··· Exercise data

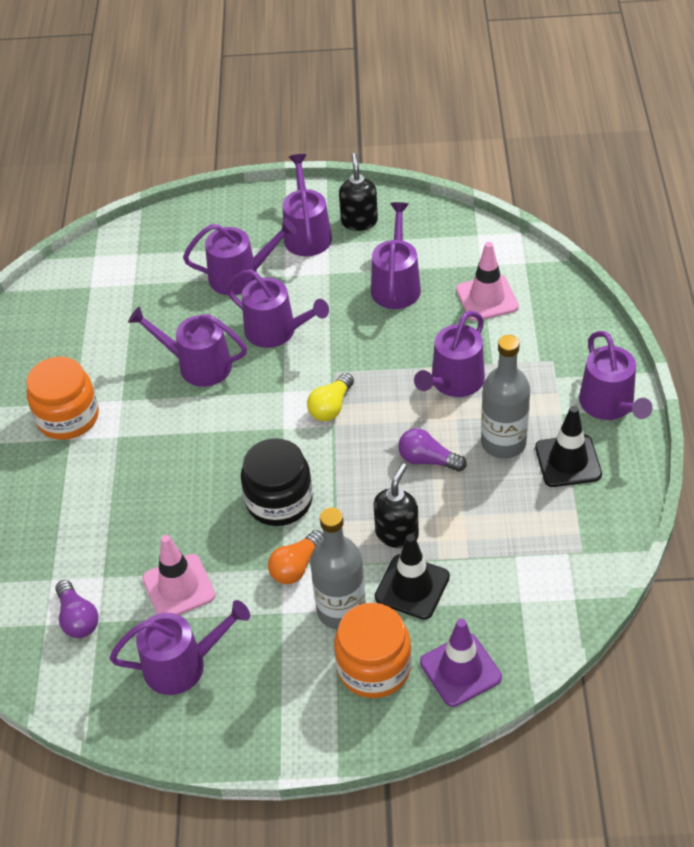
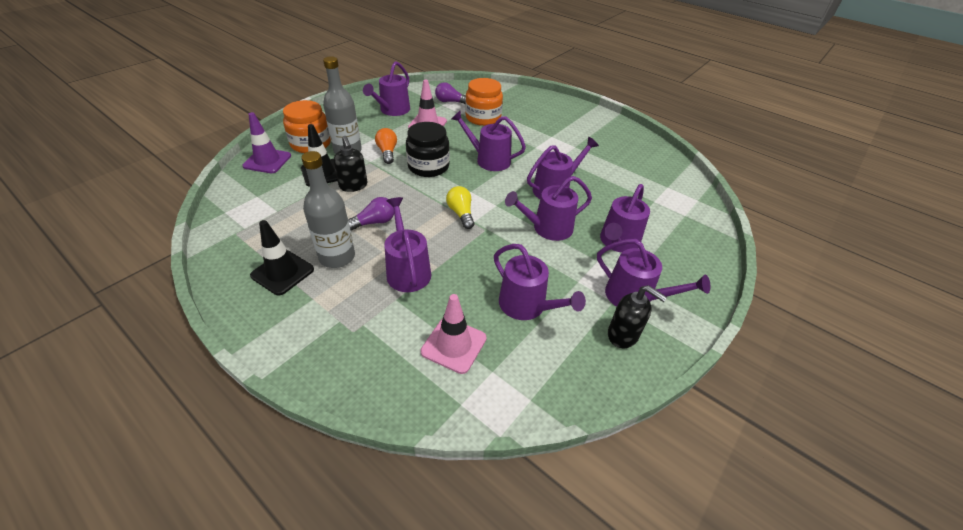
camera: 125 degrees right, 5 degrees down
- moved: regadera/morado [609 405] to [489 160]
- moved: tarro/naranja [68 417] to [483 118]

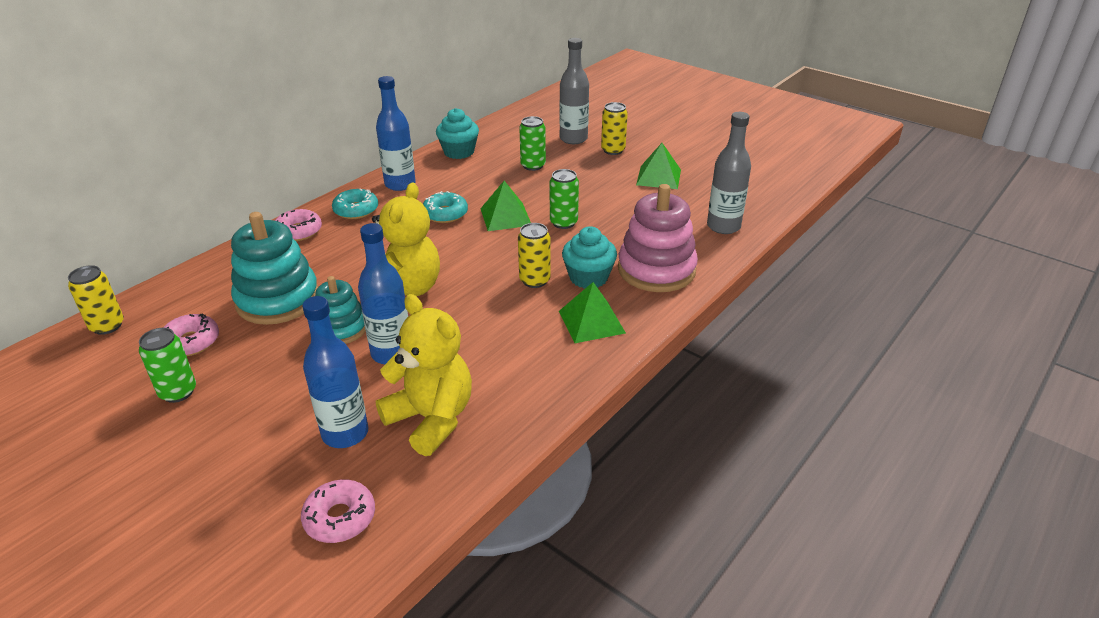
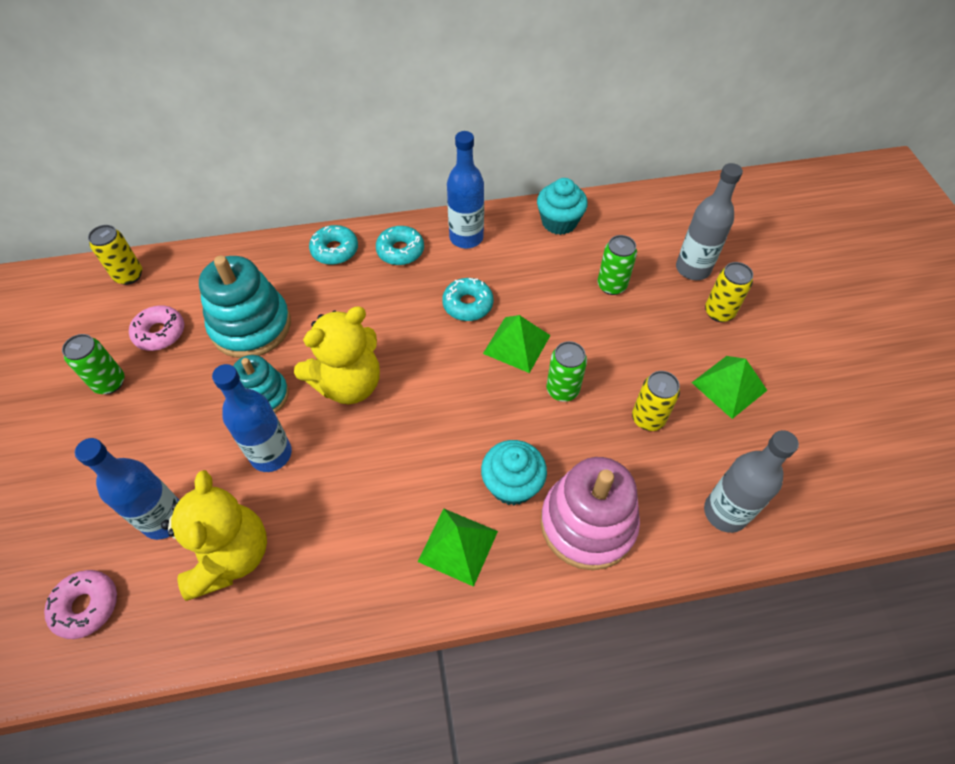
camera: 40 degrees right, 20 degrees up
- recoloured: rosquilla/rosa [298 231] to rosquilla/turquesa [335 250]
- moved: lata/amarillo [534 280] to [648 418]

······

▶ [Exercise]:
Each record above should come back exactly the same, only without its pictures.

▶ [Result of the exercise]:
camera: 125 degrees right, 5 degrees down
- moved: regadera/morado [609 405] to [489 160]
- moved: tarro/naranja [68 417] to [483 118]

camera: 40 degrees right, 20 degrees up
- recoloured: rosquilla/rosa [298 231] to rosquilla/turquesa [335 250]
- moved: lata/amarillo [534 280] to [648 418]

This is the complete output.